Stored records
################

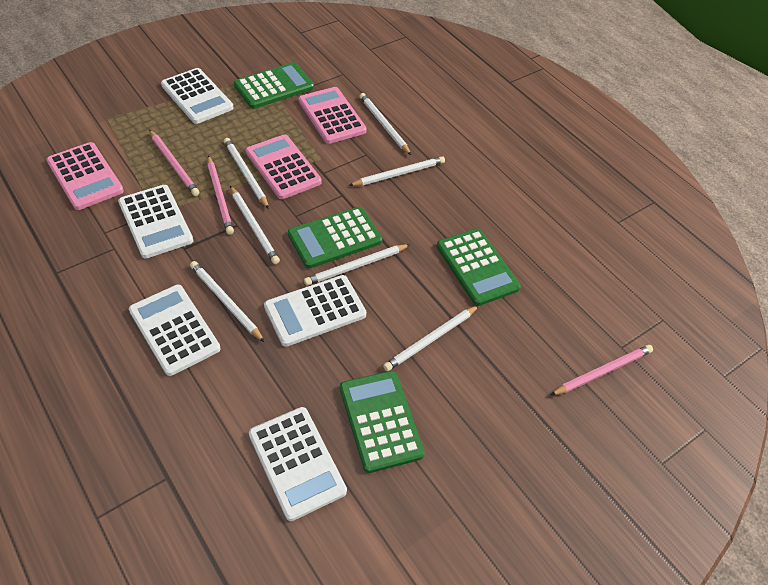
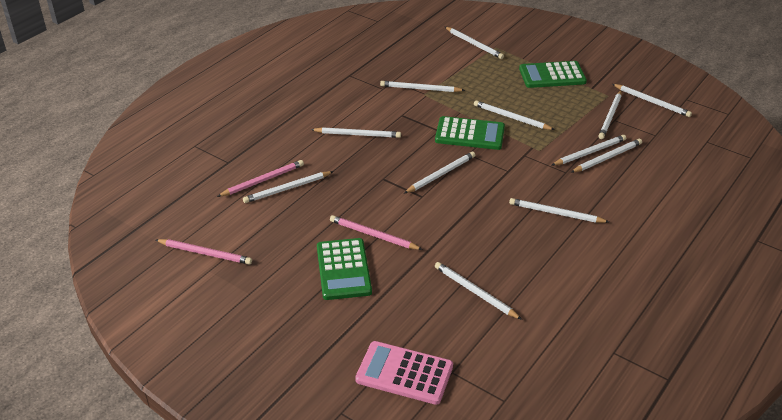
green calculator: 4 -> 3
pink calculator: 3 -> 1
white calculator: 5 -> 0
white pencil: 7 -> 12

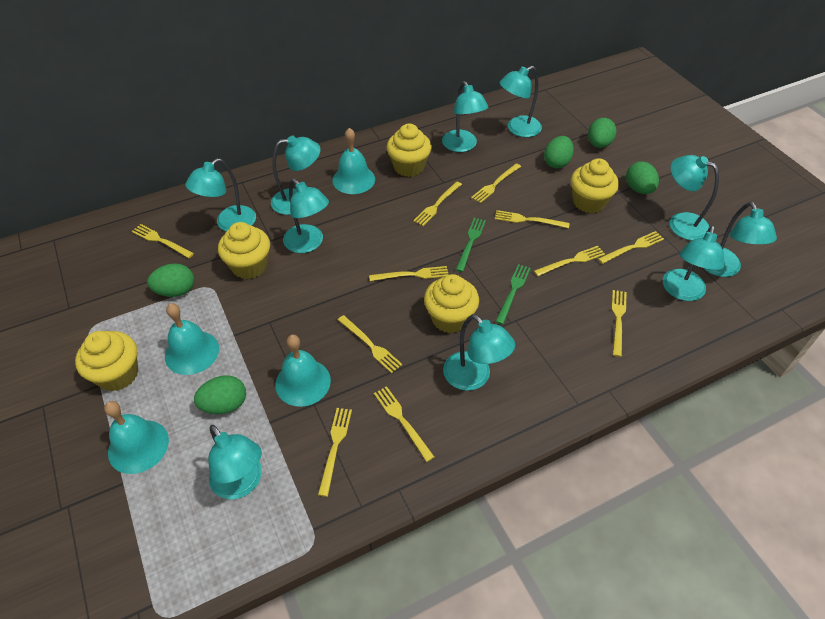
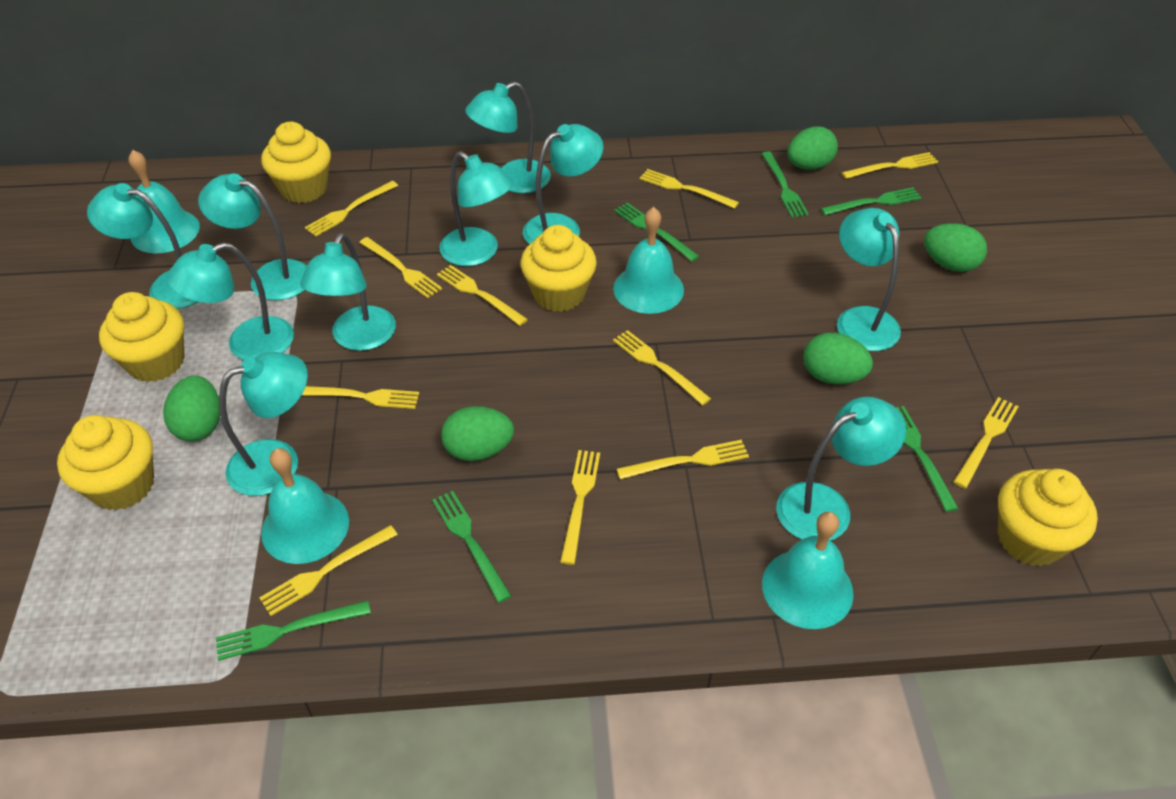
green fork: 2 -> 6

################

◆ EXERCISE DESCRIPTION ◆
Without including any picture, print all of the entries above exactly.

◆ RESPONSE AREA ◆
green calculator: 4 -> 3
pink calculator: 3 -> 1
white calculator: 5 -> 0
white pencil: 7 -> 12

green fork: 2 -> 6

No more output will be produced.